The task ▸ Copy out the lines beginning at the one with "SONAR2: SRF05 -> US-100" and ending at the last line of the data, both included; pictures stay out.
⟨
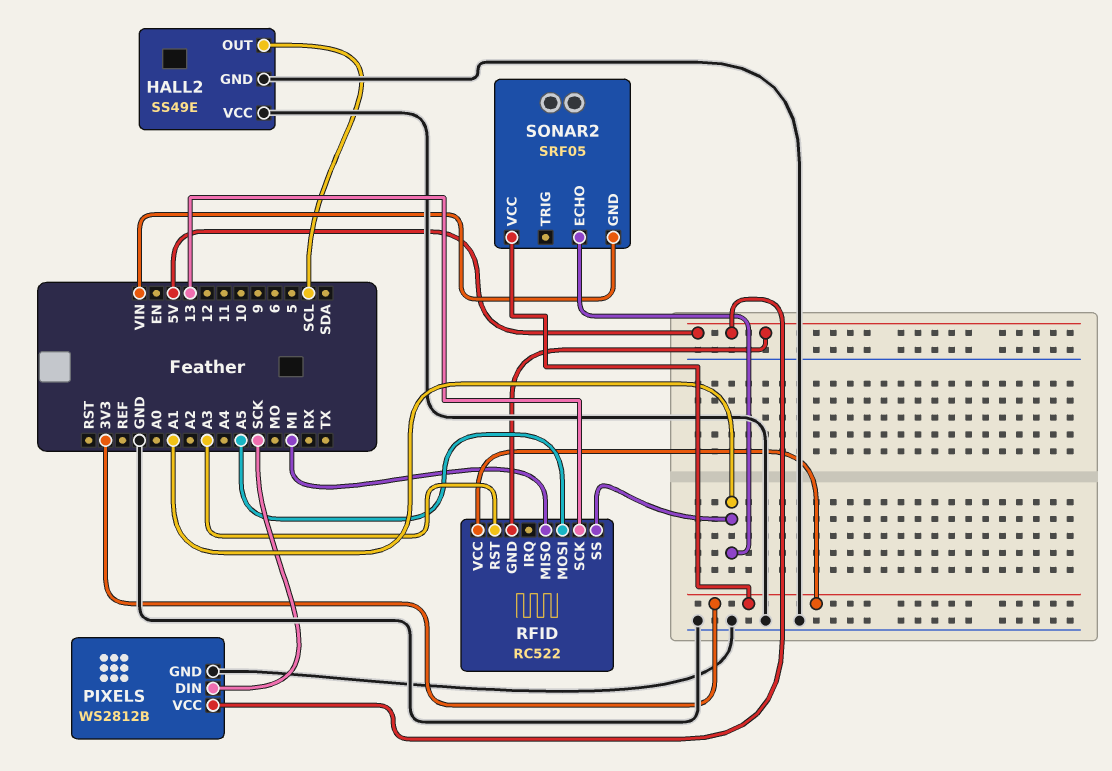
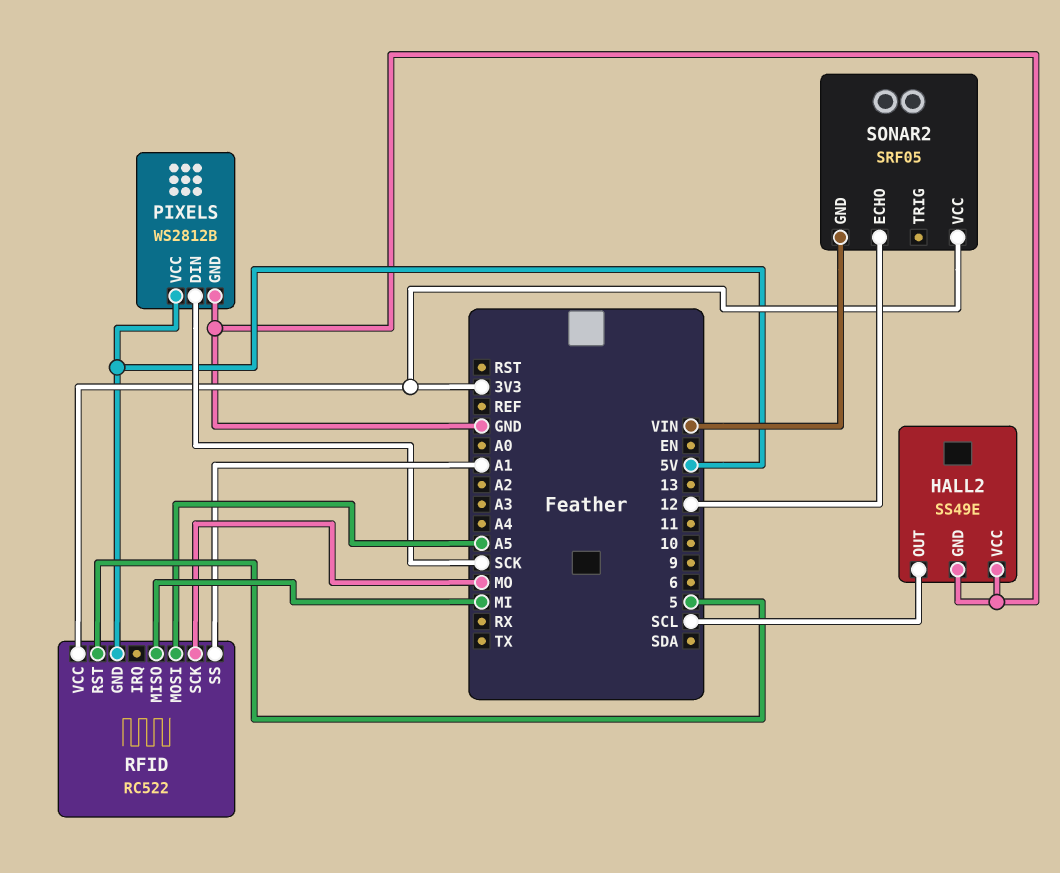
RFID pin RST: A3 -> 5
RFID pin SCK: 13 -> MO
SONAR2 pin ECHO: A1 -> 12

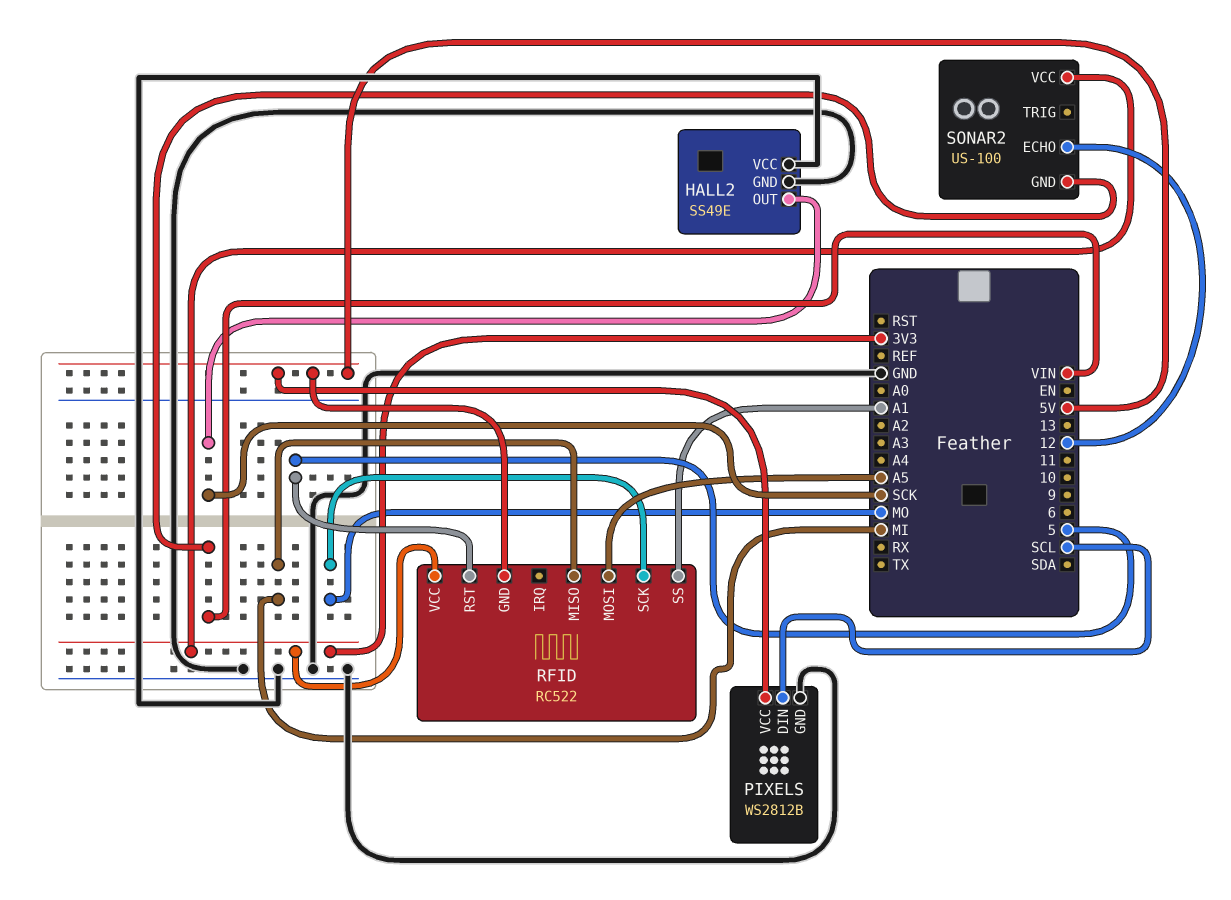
HALL2 pin OUT: SCL -> SCK
PIXELS pin DIN: SCK -> SCL
SONAR2: SRF05 -> US-100

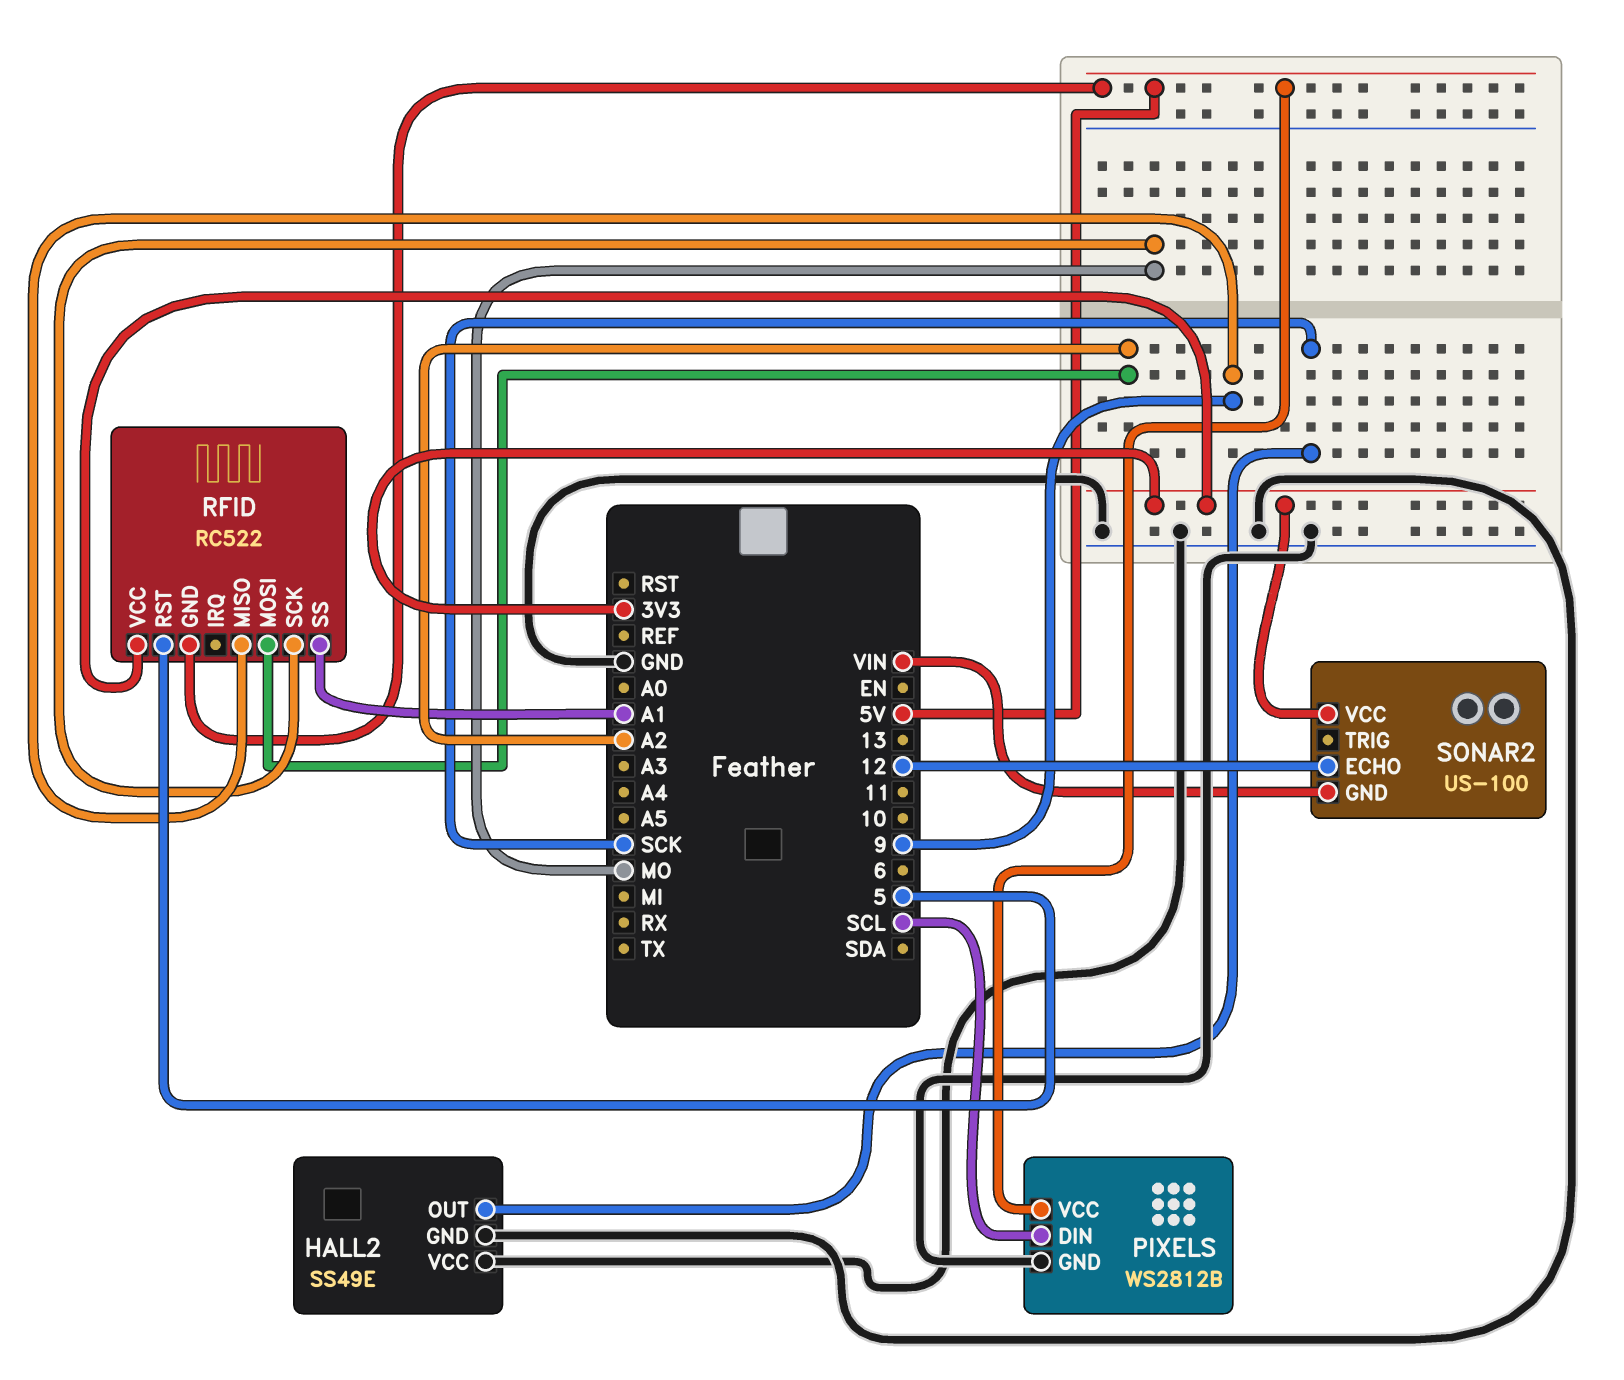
RFID pin MISO: MI -> 9
RFID pin MOSI: A5 -> A2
⟩
Completed exercise ▸
SONAR2: SRF05 -> US-100

RFID pin MISO: MI -> 9
RFID pin MOSI: A5 -> A2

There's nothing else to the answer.